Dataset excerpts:
.....
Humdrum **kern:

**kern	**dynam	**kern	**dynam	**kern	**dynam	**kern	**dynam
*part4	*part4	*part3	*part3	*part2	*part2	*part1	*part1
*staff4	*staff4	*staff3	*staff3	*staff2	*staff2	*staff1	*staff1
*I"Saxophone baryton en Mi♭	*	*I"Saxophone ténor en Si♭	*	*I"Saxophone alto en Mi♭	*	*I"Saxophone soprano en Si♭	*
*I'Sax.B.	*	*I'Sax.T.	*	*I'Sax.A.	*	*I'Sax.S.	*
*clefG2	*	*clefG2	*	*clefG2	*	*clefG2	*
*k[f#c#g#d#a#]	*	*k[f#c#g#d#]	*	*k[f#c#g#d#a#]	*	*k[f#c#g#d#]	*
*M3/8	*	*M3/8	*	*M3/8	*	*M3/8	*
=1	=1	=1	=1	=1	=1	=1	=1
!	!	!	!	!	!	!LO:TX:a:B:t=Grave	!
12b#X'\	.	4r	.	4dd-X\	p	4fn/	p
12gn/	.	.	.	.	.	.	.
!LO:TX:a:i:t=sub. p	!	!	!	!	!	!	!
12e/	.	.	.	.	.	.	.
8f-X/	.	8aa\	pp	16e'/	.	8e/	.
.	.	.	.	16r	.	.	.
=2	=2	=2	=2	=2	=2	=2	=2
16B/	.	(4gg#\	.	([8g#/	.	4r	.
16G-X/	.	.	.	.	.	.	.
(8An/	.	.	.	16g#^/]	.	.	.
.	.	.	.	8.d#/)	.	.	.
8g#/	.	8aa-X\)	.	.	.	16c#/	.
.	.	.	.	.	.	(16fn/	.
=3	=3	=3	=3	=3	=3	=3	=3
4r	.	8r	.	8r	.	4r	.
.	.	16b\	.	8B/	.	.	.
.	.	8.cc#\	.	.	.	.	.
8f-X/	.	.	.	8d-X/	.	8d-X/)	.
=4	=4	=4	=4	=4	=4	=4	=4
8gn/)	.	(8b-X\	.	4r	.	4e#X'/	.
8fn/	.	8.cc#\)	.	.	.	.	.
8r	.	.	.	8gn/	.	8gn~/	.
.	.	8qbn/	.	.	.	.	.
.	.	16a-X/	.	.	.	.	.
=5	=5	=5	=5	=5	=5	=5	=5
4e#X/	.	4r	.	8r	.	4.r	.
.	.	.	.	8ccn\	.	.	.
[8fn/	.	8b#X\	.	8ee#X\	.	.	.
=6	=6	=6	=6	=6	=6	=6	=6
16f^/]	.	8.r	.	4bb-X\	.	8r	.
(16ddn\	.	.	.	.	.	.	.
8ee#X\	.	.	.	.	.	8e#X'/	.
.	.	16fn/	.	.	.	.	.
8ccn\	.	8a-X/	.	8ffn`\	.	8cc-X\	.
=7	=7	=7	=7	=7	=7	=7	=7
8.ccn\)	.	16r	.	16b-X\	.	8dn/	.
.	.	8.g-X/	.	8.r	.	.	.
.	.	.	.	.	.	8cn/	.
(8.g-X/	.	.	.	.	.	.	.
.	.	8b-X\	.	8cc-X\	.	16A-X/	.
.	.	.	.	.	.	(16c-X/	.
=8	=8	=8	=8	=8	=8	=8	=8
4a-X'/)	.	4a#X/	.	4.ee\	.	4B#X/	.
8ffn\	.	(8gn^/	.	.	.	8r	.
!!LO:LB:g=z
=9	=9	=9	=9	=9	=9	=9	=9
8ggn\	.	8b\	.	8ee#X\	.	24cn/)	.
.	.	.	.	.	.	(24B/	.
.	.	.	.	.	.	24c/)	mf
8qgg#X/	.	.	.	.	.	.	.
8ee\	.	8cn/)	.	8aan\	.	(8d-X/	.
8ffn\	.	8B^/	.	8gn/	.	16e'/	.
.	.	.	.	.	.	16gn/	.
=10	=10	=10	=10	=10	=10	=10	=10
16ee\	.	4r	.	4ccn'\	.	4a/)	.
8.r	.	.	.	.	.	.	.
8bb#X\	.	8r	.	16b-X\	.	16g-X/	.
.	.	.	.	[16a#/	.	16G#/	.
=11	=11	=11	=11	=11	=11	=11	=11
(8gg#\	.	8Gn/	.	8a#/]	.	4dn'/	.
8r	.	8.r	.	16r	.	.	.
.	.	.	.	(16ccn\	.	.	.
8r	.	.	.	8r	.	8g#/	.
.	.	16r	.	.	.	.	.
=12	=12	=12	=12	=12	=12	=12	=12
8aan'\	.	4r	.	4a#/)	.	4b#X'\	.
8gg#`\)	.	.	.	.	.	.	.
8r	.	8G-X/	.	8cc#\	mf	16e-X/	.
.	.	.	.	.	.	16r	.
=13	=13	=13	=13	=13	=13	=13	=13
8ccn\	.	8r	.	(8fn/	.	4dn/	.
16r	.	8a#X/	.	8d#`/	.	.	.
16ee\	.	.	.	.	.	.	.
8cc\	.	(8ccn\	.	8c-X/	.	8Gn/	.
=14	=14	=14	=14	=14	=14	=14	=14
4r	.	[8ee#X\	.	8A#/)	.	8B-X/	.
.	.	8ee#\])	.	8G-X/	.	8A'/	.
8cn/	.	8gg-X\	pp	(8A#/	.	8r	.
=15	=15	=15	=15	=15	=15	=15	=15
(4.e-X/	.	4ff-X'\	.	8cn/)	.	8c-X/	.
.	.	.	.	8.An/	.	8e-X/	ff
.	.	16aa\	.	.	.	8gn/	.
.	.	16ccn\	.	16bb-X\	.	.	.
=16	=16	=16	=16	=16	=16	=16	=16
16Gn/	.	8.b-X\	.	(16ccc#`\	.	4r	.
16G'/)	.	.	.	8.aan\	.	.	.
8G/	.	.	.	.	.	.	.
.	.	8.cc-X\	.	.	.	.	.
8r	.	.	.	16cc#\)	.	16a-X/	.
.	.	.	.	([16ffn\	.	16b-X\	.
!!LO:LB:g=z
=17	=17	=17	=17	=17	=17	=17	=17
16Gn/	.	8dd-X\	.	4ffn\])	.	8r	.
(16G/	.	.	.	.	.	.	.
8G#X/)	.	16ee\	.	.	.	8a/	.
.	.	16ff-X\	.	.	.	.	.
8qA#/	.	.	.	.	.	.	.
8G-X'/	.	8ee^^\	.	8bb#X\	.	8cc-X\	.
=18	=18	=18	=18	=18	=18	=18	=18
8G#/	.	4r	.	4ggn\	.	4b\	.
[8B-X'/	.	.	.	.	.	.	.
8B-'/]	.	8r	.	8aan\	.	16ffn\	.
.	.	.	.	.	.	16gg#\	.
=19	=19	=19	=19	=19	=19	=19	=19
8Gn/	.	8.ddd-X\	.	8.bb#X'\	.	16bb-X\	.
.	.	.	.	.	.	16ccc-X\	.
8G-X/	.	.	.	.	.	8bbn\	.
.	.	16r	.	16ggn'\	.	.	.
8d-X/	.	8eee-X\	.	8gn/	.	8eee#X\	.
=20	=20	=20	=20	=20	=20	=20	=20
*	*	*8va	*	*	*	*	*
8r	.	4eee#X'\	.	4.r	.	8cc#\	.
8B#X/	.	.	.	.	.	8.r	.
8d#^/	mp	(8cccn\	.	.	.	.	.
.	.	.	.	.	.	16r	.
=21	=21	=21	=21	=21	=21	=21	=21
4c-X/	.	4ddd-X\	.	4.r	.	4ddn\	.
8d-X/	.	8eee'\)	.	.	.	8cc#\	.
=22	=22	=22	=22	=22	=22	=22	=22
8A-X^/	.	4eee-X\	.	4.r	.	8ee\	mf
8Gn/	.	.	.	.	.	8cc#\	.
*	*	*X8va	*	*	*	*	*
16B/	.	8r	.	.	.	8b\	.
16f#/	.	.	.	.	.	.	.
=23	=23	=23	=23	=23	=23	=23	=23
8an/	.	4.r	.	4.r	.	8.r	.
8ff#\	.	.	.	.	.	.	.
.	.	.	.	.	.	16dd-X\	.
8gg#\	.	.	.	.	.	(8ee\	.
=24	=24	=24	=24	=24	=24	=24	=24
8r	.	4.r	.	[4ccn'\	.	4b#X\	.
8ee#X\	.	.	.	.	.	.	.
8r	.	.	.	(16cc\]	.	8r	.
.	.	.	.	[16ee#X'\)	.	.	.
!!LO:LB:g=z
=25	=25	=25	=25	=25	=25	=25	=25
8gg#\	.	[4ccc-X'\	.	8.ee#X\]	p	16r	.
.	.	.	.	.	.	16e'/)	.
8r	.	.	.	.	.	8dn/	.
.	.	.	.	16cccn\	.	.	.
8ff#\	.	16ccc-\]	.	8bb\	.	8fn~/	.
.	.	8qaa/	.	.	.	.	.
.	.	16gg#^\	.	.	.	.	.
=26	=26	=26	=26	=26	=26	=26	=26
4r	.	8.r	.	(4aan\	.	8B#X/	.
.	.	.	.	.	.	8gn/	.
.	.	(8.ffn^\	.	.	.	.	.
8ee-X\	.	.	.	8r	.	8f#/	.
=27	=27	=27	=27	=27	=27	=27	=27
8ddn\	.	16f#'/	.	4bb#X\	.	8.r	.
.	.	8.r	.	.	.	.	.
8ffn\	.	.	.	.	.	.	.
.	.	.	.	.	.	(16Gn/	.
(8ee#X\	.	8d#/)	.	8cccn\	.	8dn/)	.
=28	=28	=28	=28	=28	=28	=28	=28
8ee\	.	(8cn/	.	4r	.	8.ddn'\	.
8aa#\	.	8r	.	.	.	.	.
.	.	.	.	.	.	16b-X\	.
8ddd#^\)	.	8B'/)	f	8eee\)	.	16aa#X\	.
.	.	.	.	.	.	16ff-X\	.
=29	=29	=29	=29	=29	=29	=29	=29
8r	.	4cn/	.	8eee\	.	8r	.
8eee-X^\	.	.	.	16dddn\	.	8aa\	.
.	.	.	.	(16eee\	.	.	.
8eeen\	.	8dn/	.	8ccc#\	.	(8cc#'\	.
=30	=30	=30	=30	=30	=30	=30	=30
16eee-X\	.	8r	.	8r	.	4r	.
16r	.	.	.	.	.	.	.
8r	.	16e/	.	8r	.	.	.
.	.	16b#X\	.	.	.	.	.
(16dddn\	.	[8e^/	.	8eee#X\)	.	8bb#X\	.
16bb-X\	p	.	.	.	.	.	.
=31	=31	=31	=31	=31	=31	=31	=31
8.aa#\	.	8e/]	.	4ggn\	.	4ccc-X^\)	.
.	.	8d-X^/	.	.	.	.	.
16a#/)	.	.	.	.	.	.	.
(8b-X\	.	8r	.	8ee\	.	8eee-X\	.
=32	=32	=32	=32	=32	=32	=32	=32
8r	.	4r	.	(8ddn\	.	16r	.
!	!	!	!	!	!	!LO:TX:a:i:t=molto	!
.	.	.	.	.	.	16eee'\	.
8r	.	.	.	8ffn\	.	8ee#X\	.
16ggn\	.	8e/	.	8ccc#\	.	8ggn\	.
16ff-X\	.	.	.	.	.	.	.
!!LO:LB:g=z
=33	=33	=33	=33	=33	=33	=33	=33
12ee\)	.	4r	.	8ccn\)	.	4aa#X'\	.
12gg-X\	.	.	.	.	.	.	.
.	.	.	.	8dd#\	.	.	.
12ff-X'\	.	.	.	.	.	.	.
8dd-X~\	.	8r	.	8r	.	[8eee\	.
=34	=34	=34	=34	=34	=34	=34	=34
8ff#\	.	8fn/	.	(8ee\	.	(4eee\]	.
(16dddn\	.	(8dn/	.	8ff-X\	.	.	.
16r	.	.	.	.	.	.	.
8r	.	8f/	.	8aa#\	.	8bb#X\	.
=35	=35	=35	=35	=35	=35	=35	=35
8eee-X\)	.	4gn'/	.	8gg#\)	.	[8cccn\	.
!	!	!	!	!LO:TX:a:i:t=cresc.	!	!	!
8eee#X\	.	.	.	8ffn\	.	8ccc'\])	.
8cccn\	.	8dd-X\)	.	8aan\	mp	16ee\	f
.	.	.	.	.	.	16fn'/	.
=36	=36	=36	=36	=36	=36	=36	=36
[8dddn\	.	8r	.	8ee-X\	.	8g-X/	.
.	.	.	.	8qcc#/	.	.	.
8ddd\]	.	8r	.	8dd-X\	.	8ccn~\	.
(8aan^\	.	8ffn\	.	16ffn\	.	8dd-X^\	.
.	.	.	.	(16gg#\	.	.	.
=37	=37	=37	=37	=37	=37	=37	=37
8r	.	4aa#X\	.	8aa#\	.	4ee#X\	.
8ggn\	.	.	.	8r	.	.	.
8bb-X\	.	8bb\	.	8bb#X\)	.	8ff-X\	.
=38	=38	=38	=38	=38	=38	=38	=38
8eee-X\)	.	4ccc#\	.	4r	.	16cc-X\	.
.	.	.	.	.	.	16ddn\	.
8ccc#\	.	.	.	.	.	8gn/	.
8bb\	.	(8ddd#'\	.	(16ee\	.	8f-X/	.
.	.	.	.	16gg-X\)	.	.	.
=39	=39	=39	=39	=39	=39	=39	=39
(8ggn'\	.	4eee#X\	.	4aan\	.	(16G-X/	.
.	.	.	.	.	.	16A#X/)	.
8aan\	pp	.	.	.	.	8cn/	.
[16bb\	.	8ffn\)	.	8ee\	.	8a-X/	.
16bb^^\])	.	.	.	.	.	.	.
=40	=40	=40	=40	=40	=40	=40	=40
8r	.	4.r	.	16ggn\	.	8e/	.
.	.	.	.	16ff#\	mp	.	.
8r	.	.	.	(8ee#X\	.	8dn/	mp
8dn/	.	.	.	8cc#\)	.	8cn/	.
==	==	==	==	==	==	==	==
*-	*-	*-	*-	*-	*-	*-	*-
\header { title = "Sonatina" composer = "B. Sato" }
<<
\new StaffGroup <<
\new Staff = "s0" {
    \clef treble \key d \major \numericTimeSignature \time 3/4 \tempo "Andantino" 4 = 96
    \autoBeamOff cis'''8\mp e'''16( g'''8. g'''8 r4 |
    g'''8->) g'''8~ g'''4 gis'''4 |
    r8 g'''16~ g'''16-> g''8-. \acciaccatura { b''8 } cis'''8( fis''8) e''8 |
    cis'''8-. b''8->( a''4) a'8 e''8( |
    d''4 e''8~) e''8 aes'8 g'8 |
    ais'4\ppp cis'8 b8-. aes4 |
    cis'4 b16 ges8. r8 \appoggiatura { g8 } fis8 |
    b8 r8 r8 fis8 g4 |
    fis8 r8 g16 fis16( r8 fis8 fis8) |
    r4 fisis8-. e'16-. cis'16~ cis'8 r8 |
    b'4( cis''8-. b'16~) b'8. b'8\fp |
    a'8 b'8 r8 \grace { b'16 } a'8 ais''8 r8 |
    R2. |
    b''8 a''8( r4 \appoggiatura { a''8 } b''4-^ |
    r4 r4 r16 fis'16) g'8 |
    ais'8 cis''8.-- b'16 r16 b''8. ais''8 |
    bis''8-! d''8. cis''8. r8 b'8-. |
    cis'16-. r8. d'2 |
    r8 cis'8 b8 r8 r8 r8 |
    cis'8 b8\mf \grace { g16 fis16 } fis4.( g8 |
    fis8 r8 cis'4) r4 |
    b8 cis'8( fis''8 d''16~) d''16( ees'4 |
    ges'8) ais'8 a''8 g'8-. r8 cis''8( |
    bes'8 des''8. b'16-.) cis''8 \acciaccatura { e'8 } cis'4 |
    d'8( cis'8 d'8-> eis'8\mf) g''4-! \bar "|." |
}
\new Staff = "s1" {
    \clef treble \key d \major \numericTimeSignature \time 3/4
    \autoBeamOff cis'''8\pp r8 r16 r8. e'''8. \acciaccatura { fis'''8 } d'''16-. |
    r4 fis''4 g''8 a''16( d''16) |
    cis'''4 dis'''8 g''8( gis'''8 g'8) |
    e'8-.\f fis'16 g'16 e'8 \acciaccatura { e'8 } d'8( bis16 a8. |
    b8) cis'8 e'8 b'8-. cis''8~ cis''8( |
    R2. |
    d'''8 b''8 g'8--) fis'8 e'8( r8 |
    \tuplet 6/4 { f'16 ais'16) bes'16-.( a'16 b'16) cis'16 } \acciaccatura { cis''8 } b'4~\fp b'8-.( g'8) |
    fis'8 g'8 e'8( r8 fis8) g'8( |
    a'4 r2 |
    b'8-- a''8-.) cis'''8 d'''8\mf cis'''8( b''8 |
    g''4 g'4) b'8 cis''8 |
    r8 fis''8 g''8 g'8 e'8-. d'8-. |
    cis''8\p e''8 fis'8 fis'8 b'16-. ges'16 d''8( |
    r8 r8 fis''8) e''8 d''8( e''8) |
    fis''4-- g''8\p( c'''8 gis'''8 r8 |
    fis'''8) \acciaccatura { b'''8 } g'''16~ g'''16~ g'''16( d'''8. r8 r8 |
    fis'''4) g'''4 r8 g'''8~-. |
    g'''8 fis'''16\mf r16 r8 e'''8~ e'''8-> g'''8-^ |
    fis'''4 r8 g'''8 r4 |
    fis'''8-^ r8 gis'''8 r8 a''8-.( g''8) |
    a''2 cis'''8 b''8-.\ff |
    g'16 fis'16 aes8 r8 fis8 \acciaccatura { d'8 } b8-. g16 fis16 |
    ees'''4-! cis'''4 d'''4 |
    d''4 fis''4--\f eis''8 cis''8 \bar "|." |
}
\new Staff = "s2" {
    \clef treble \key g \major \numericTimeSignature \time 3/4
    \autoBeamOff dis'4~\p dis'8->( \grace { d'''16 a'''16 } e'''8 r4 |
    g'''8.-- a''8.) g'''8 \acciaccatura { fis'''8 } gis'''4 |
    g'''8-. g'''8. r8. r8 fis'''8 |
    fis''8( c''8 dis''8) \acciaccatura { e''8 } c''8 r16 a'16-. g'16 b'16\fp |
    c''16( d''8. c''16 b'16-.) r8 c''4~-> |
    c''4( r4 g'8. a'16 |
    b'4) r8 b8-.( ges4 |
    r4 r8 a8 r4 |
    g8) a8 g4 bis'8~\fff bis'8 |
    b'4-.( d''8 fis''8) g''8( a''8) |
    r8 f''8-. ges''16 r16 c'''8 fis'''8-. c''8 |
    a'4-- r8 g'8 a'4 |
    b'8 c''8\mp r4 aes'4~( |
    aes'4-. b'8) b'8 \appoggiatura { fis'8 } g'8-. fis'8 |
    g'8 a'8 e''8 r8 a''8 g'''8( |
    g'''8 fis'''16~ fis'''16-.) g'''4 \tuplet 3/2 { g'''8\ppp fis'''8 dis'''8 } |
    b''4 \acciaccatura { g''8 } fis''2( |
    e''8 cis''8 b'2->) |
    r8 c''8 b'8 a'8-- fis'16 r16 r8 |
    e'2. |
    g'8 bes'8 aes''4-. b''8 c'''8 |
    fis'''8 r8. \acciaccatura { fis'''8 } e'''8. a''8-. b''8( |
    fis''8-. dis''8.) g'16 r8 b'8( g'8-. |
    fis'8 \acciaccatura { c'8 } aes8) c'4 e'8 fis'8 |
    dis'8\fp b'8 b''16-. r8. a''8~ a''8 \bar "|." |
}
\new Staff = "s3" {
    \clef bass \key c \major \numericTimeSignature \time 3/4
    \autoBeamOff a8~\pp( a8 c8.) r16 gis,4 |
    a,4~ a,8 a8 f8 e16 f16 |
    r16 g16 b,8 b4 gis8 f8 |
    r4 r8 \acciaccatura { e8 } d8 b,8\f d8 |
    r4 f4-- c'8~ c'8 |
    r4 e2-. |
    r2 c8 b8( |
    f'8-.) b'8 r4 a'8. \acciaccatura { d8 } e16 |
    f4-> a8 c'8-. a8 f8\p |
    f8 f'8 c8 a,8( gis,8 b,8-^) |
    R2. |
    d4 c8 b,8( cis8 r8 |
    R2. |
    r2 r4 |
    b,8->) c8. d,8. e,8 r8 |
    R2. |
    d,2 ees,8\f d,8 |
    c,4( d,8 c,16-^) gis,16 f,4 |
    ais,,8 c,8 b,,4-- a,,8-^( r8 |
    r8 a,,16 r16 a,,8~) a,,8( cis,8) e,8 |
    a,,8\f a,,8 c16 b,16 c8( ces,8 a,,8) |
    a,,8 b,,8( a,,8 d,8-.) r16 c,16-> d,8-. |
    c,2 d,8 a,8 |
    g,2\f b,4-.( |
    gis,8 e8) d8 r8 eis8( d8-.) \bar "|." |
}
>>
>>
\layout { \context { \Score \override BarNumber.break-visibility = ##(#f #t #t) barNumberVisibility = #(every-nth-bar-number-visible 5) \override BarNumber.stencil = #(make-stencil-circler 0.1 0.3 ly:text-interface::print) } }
.....
Report every line in the material above that contains the string "tuplet".

    \tuplet 6/4 { f'16 ais'16) bes'16-.( a'16 b'16) cis'16 } \acciaccatura { cis''8 } b'4~\fp b'8-.( g'8) |
    g'''8 fis'''16~ fis'''16-.) g'''4 \tuplet 3/2 { g'''8\ppp fis'''8 dis'''8 } |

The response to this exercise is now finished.